==== Source material

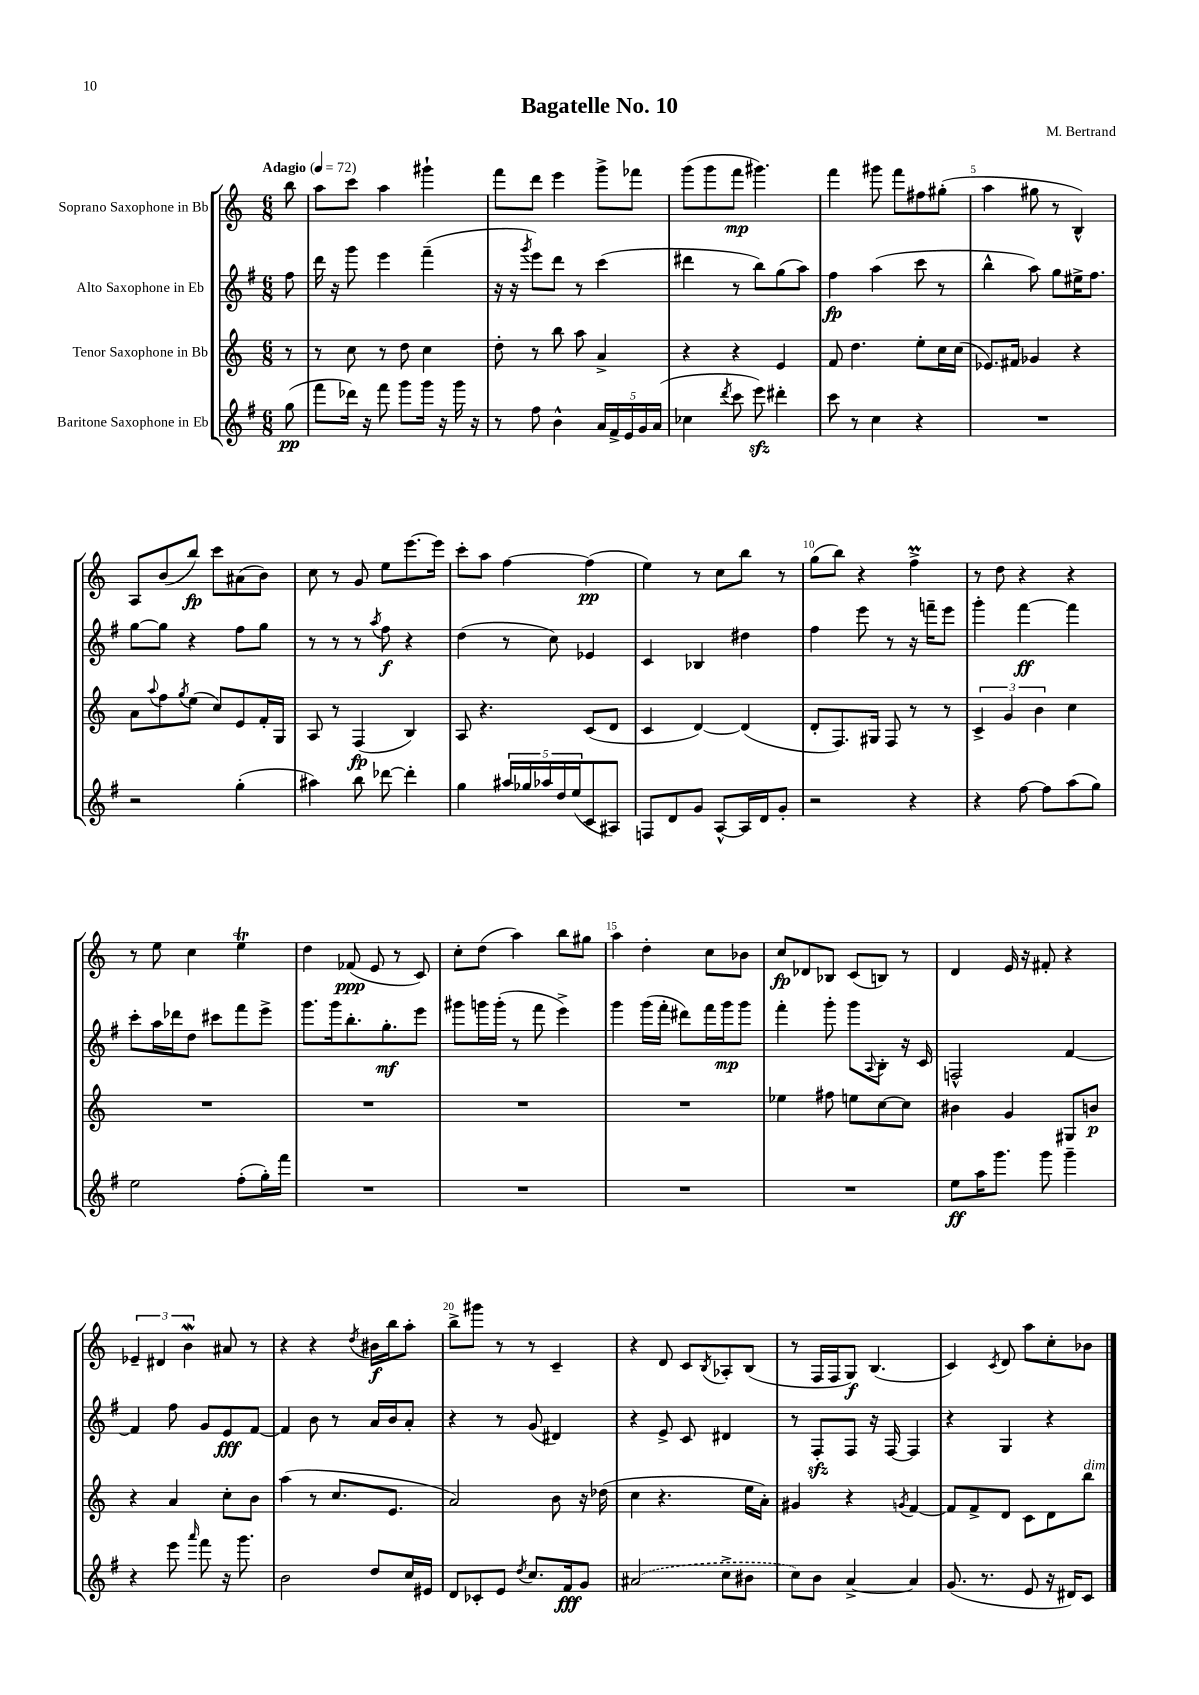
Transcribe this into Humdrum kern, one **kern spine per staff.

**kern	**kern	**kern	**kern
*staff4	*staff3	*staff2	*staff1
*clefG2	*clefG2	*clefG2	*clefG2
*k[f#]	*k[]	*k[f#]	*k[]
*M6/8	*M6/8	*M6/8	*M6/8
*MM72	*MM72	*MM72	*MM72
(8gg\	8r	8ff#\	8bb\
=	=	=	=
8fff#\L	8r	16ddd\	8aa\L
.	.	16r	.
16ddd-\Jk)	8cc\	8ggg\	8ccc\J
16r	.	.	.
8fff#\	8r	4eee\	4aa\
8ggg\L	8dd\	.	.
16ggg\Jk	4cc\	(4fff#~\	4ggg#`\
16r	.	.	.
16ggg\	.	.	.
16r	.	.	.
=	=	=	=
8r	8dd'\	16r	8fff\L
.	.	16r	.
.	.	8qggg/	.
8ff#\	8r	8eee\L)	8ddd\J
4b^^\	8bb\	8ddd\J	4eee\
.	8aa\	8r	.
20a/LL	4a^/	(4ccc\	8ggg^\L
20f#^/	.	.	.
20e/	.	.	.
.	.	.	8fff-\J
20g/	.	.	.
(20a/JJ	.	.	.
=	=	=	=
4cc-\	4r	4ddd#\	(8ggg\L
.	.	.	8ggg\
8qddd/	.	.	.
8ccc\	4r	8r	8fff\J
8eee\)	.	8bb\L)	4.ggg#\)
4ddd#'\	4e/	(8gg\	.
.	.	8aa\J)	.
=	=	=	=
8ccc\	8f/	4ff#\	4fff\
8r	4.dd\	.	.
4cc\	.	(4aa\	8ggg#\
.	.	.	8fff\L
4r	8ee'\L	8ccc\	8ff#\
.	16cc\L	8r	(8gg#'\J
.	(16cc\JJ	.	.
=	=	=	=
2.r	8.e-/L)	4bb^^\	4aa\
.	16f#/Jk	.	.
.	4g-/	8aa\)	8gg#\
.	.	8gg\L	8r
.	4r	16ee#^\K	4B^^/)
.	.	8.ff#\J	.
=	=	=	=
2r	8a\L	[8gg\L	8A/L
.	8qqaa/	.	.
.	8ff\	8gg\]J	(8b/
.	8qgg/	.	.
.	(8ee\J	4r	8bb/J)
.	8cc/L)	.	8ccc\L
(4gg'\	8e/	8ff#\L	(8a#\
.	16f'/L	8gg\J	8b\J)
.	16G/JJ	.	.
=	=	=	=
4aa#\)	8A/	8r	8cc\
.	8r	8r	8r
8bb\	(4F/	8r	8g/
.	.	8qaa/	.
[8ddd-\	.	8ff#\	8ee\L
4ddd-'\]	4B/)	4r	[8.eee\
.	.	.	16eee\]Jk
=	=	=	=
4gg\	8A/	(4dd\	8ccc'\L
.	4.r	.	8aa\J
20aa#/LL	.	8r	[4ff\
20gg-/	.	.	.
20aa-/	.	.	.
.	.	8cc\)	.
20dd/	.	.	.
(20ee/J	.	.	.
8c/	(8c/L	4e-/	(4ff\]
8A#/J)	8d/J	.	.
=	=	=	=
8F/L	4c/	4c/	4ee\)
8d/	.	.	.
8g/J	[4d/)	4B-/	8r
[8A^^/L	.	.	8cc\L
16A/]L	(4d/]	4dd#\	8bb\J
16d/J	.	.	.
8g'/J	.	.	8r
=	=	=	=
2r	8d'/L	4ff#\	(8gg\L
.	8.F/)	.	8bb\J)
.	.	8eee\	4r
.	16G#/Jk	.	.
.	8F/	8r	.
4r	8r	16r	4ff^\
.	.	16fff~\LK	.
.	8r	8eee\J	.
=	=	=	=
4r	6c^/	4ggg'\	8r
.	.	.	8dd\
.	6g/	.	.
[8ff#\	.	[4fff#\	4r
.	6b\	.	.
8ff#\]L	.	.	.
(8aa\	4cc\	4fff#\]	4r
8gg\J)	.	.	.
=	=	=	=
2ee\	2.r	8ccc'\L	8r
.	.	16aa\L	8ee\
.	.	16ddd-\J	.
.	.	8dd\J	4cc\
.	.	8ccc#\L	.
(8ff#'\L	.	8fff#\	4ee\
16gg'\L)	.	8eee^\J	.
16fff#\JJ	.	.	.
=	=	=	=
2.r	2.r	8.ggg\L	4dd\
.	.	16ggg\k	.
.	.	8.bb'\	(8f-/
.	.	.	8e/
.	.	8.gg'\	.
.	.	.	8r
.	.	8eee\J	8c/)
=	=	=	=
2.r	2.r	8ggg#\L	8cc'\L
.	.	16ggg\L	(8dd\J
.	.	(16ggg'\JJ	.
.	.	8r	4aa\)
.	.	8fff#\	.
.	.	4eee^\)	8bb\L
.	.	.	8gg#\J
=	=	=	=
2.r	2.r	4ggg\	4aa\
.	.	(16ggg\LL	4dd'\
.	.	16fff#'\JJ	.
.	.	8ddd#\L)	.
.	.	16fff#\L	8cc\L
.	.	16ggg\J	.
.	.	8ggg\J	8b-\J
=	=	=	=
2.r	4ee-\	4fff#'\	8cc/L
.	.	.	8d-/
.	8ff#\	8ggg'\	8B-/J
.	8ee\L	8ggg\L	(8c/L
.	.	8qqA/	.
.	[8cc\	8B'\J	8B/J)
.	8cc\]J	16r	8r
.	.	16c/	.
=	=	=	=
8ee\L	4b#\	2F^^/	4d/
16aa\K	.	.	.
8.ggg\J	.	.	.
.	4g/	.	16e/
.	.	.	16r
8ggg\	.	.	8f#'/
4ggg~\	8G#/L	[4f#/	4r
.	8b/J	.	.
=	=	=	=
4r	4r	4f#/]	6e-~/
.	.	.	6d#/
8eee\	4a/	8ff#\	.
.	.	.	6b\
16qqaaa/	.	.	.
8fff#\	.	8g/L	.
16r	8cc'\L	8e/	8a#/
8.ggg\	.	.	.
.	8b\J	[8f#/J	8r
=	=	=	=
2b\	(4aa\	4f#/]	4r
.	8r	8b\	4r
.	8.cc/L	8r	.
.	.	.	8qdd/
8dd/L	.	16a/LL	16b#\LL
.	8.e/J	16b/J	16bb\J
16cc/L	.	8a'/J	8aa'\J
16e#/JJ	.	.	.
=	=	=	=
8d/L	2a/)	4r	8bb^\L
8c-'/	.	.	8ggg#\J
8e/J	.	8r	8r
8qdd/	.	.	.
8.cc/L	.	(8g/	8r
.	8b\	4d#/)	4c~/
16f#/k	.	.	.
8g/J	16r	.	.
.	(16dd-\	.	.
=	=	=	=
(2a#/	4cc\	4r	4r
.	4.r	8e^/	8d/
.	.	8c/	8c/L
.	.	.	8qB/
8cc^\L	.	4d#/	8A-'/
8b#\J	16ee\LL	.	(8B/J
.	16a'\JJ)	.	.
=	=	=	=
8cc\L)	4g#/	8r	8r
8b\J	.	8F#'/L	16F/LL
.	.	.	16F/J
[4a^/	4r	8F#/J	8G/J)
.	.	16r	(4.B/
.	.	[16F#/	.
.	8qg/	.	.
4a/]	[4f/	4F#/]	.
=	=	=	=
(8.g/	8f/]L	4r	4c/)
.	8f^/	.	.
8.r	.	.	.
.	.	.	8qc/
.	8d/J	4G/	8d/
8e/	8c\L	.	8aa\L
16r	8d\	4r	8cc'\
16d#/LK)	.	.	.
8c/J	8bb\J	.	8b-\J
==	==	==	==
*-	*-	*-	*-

========

[Written instruction]
List every line of the data above that contains the string "kern".

[Answer below]
Transcribe this into Humdrum kern, one **kern spine per staff.
**kern	**kern	**kern	**kern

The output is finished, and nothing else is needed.